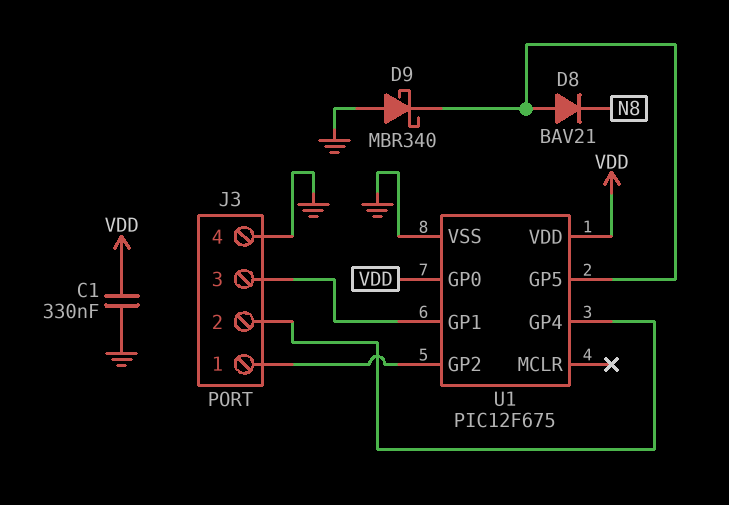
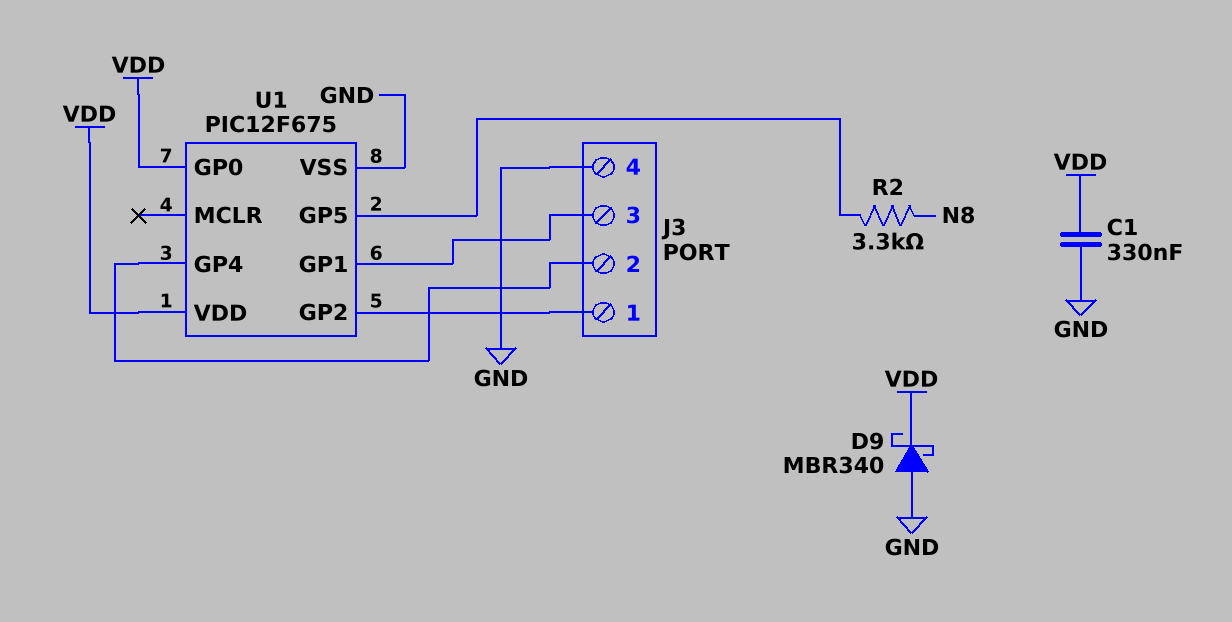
D8: diode BAV21 (A U1/GP5, K N8) -> none
D9: schottky MBR340 (A GND, K U1/GP5) -> schottky MBR340 (A GND, K VDD)
R2: none -> 3.3k (N8, U1/GP5)

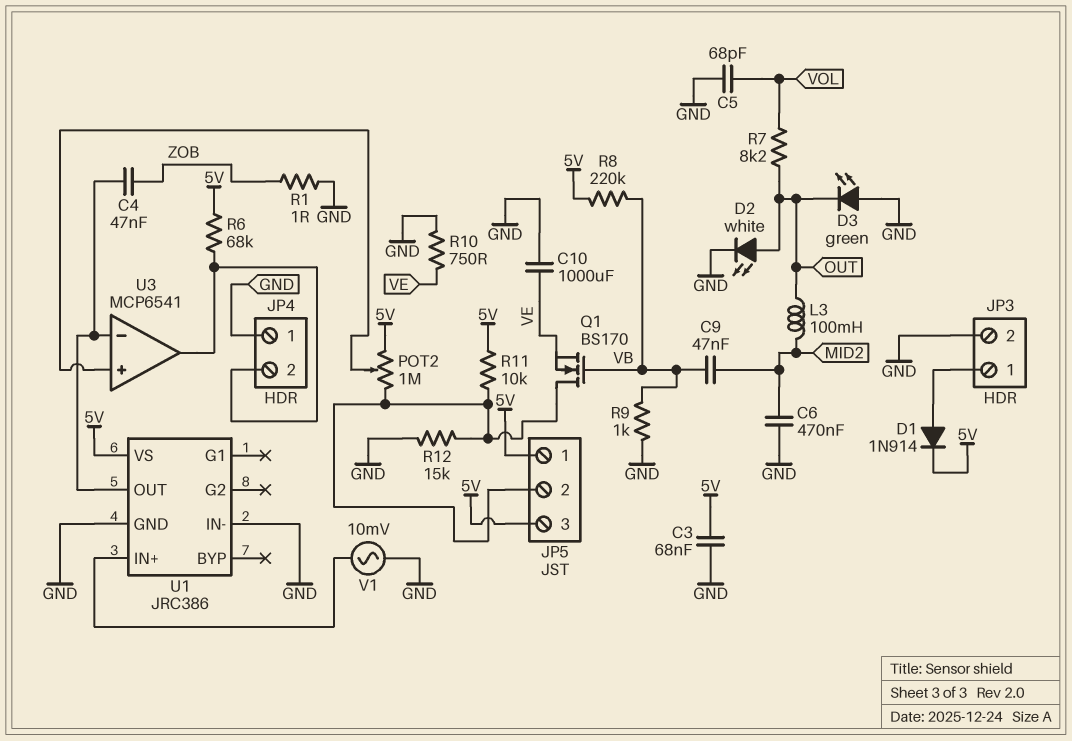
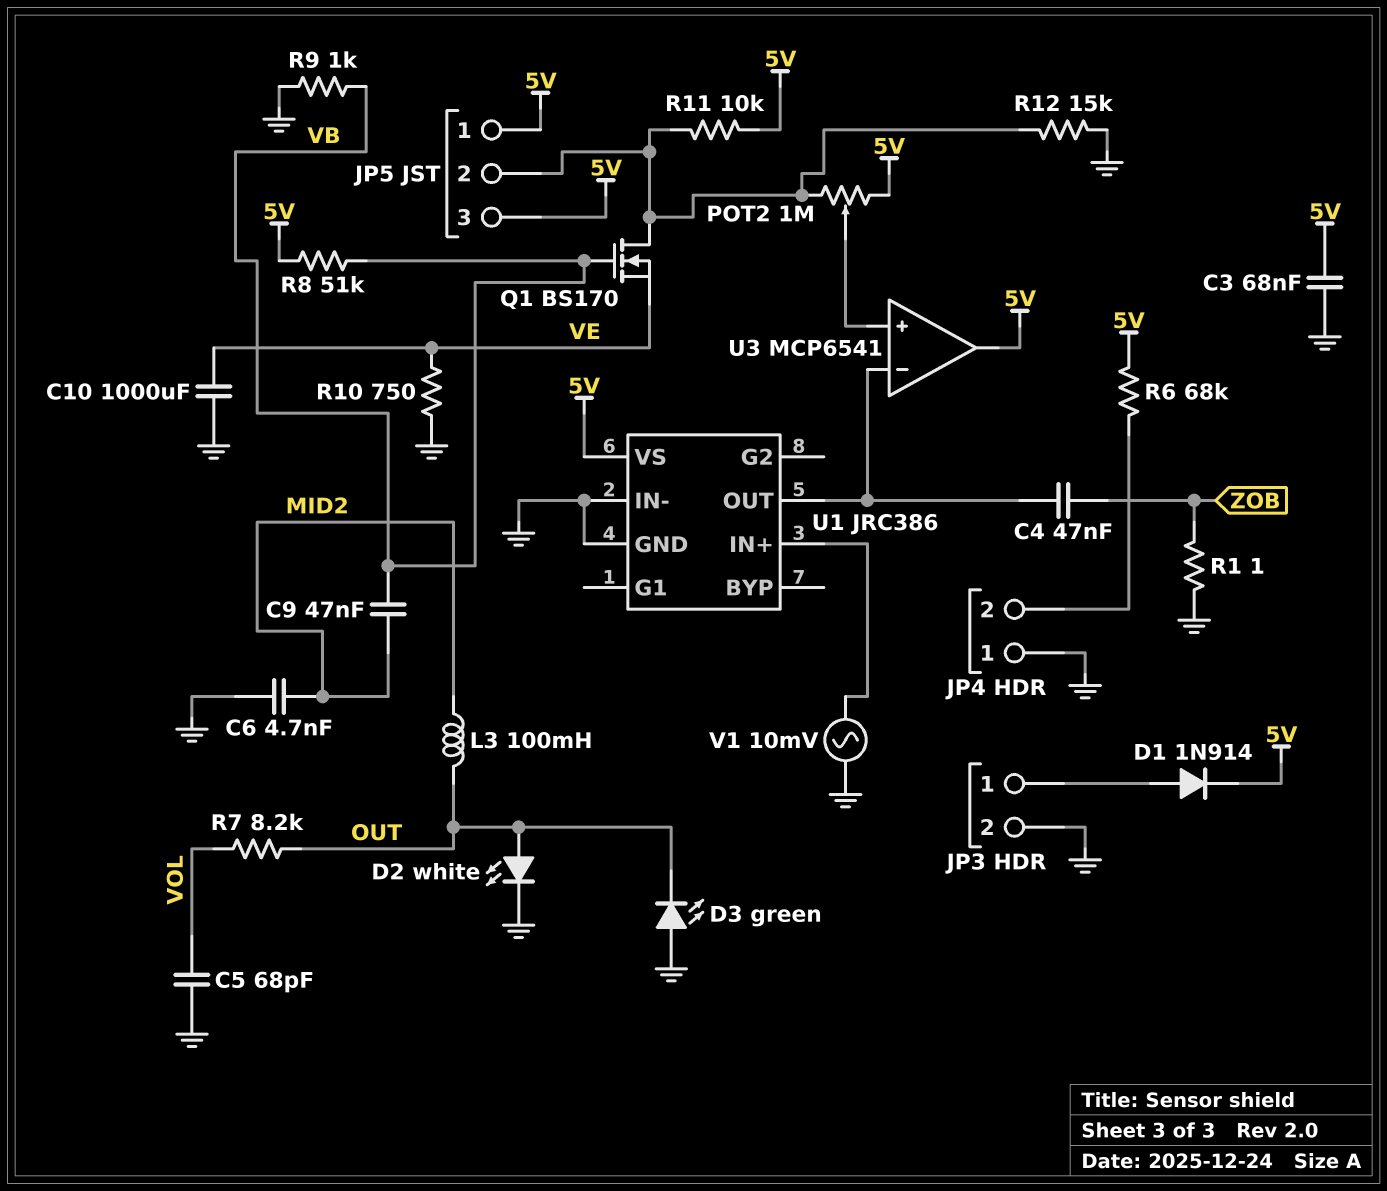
C6: 470nF (GND, MID2) -> 4.7nF (GND, MID2)
R8: 220k (5V, VB) -> 51k (5V, VB)
U3 pin out: JP4/2 -> 5V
--------------------------------------------------
> **PROBLEM STATEMENT**: The whole listing above must be duplicated word for word, apart from its pictures.

> **EXPECTED ANSWER**:
D8: diode BAV21 (A U1/GP5, K N8) -> none
D9: schottky MBR340 (A GND, K U1/GP5) -> schottky MBR340 (A GND, K VDD)
R2: none -> 3.3k (N8, U1/GP5)

C6: 470nF (GND, MID2) -> 4.7nF (GND, MID2)
R8: 220k (5V, VB) -> 51k (5V, VB)
U3 pin out: JP4/2 -> 5V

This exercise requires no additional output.